▸ **Task instructions**
Leave out any pictures and transcribe all other data below exactly.
═════ Supplied records ═════
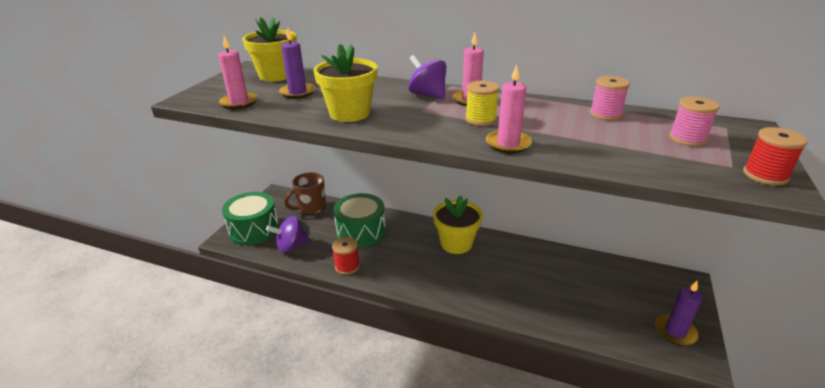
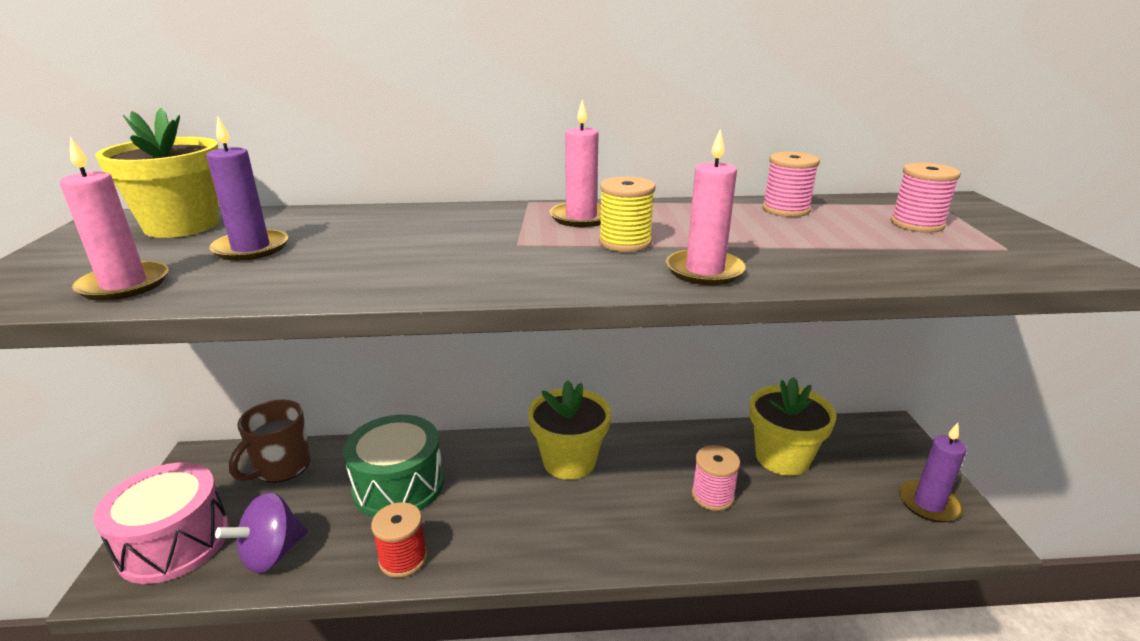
camera: 25 degrees left, 5 degrees down
green drum [222,192,279,245] -> pink drum [94,462,229,584]
yellow flower pot [313,44,377,122] -> yellow flower pot moved to [749,377,837,476]
purple spinning top [408,55,446,100] -> none
red spool [743,127,808,185] -> none
none -> pink spool [692,445,740,511]

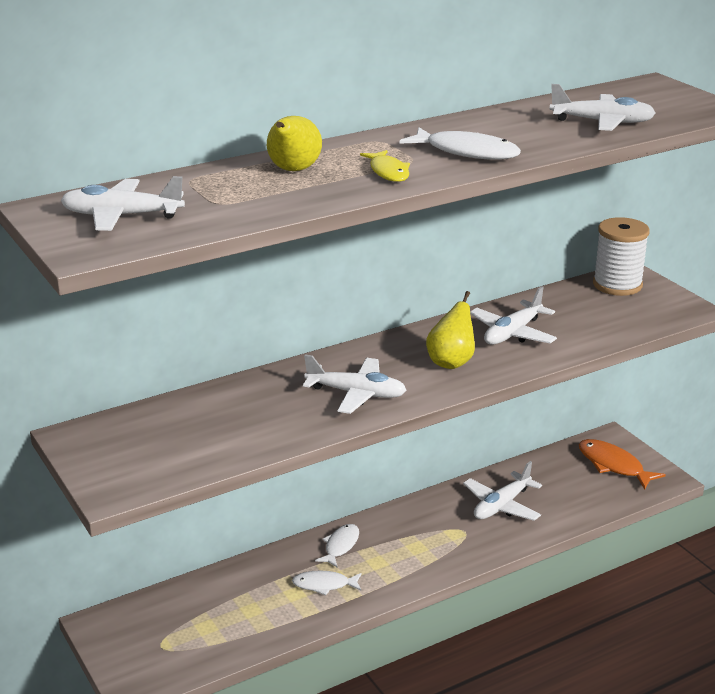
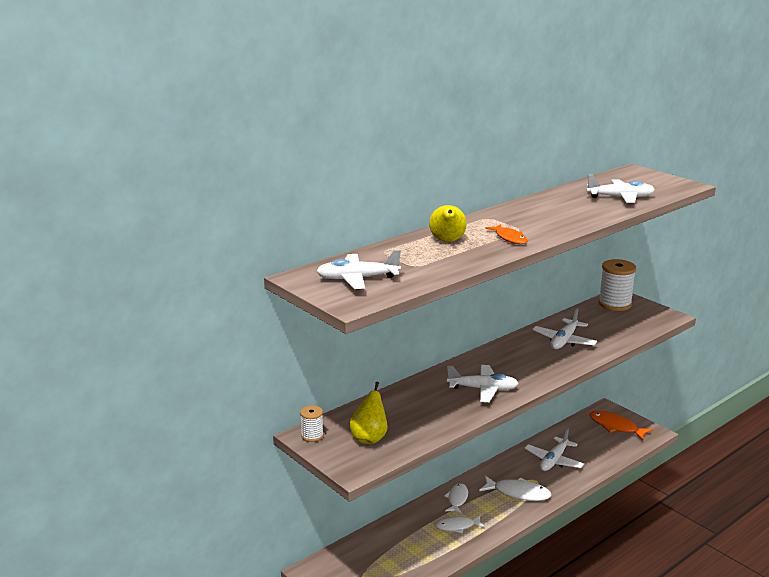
camera: 10 degrees left, 5 degrees down
yellow fish [360,150,410,182] -> orange fish [485,224,528,244]
white fish [400,127,521,160] -> white fish moved to [479,476,552,501]
yellow pear [426,291,475,369] -> yellow pear moved to [350,382,388,444]
none -> white spool [300,406,324,442]

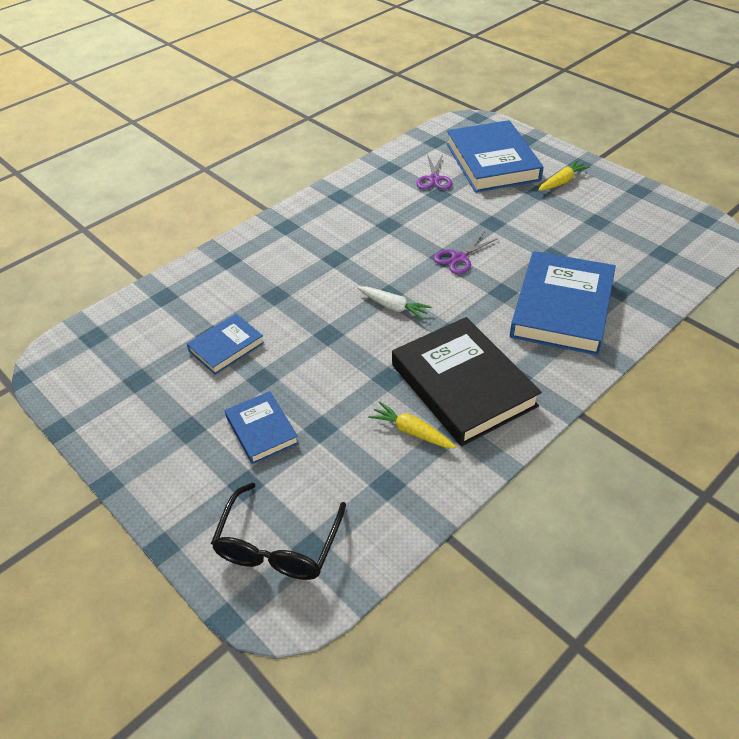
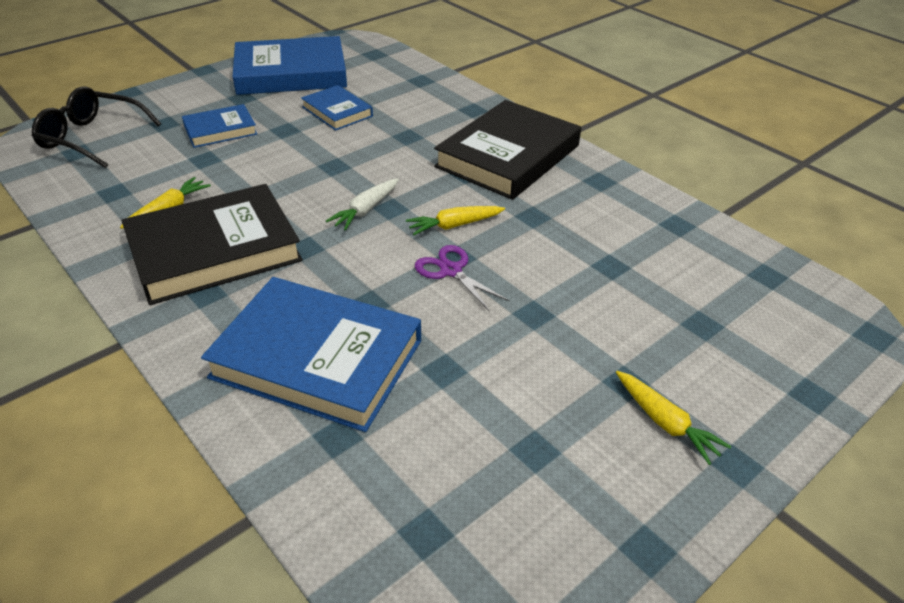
camera: 90 degrees right, 5 degrees down
purple scissors [417,154,452,190] -> none
blue book [447,120,544,192] -> blue book moved to [233,36,347,95]
none -> yellow carrot [406,206,505,235]
none -> black book [434,100,581,200]

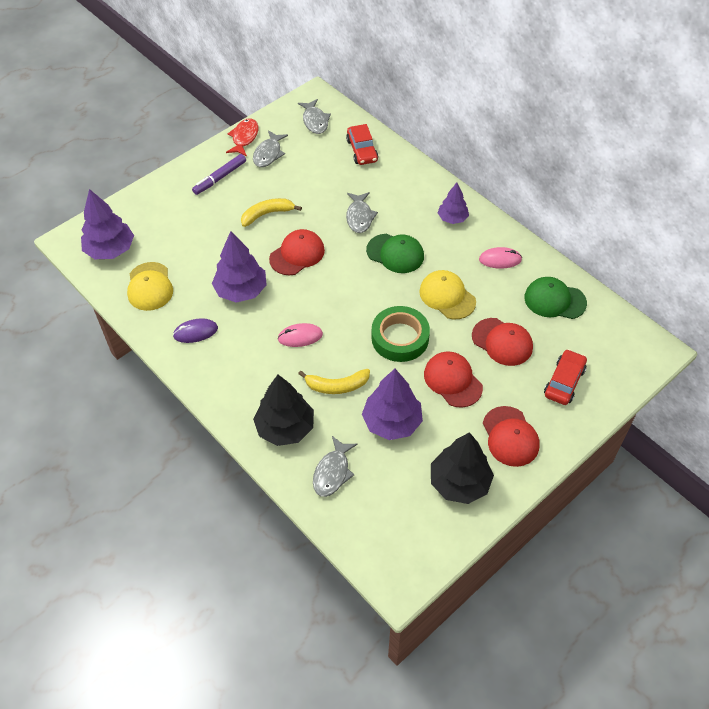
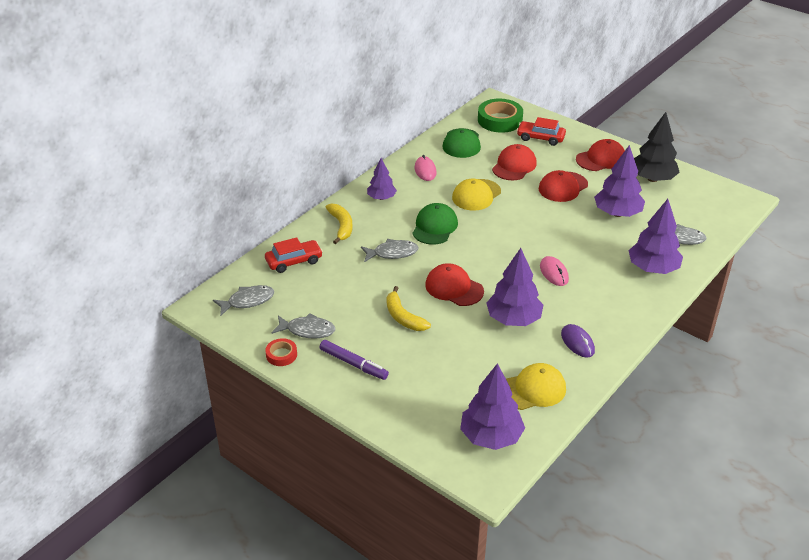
camera: 100 degrees left, 15 degrees down
red fish [226,118,259,156] -> red tape [265,338,297,366]
black tree [253,375,314,446] -> purple tree [628,199,683,274]
yellow banana [298,369,370,394] -> yellow banana moved to [325,203,353,244]
green tape [371,306,430,362] -> green tape moved to [478,98,523,133]

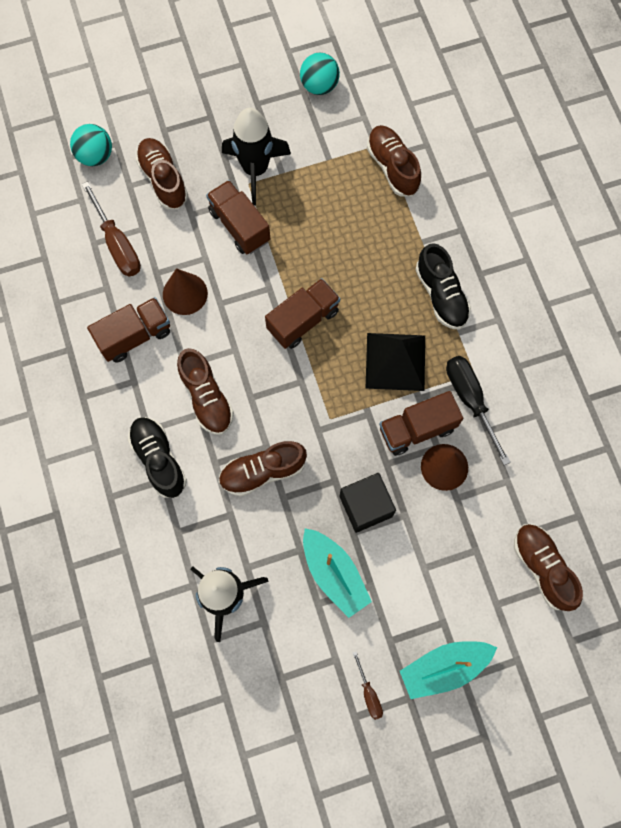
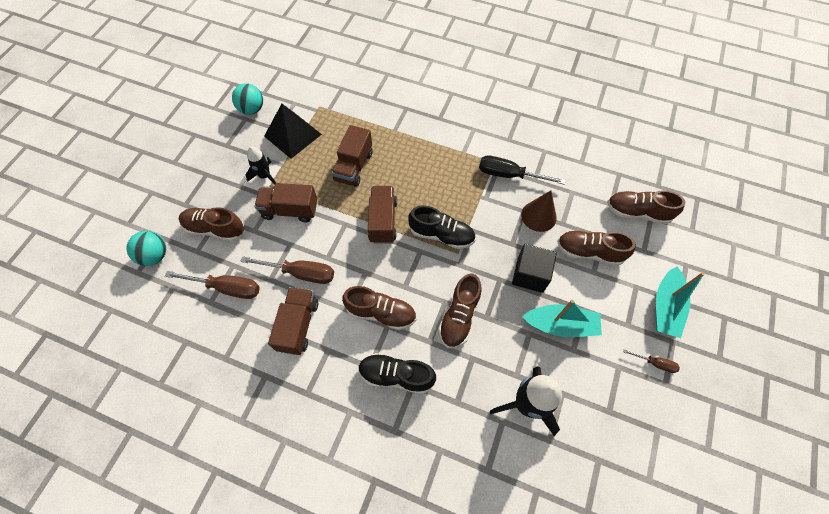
camera: 50 degrees left, 10 degrees down
brown cone [163,268,208,315] -> brown screwdriver [240,256,334,284]
black rocket [222,108,291,205] -> black rocket [246,147,276,185], size x0.58
black pyramid [366,333,425,391] -> black pyramid moved to [264,104,322,159]
brown shoe [367,125,421,197] -> brown shoe moved to [557,231,636,266]
brown truck [379,391,463,456] -> brown truck moved to [332,125,373,187]
black shoe [416,243,471,329] -> black shoe moved to [408,205,476,249]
═════
▸ **Reply to the exercise**
camera: 25 degrees left, 5 degrees down
green drum [222,192,279,245] -> pink drum [94,462,229,584]
yellow flower pot [313,44,377,122] -> yellow flower pot moved to [749,377,837,476]
purple spinning top [408,55,446,100] -> none
red spool [743,127,808,185] -> none
none -> pink spool [692,445,740,511]

camera: 10 degrees left, 5 degrees down
yellow fish [360,150,410,182] -> orange fish [485,224,528,244]
white fish [400,127,521,160] -> white fish moved to [479,476,552,501]
yellow pear [426,291,475,369] -> yellow pear moved to [350,382,388,444]
none -> white spool [300,406,324,442]

camera: 90 degrees right, 5 degrees down
purple scissors [417,154,452,190] -> none
blue book [447,120,544,192] -> blue book moved to [233,36,347,95]
none -> yellow carrot [406,206,505,235]
none -> black book [434,100,581,200]

camera: 100 degrees left, 15 degrees down
red fish [226,118,259,156] -> red tape [265,338,297,366]
black tree [253,375,314,446] -> purple tree [628,199,683,274]
yellow banana [298,369,370,394] -> yellow banana moved to [325,203,353,244]
green tape [371,306,430,362] -> green tape moved to [478,98,523,133]

camera: 50 degrees left, 10 degrees down
brown cone [163,268,208,315] -> brown screwdriver [240,256,334,284]
black rocket [222,108,291,205] -> black rocket [246,147,276,185], size x0.58
black pyramid [366,333,425,391] -> black pyramid moved to [264,104,322,159]
brown shoe [367,125,421,197] -> brown shoe moved to [557,231,636,266]
brown truck [379,391,463,456] -> brown truck moved to [332,125,373,187]
black shoe [416,243,471,329] -> black shoe moved to [408,205,476,249]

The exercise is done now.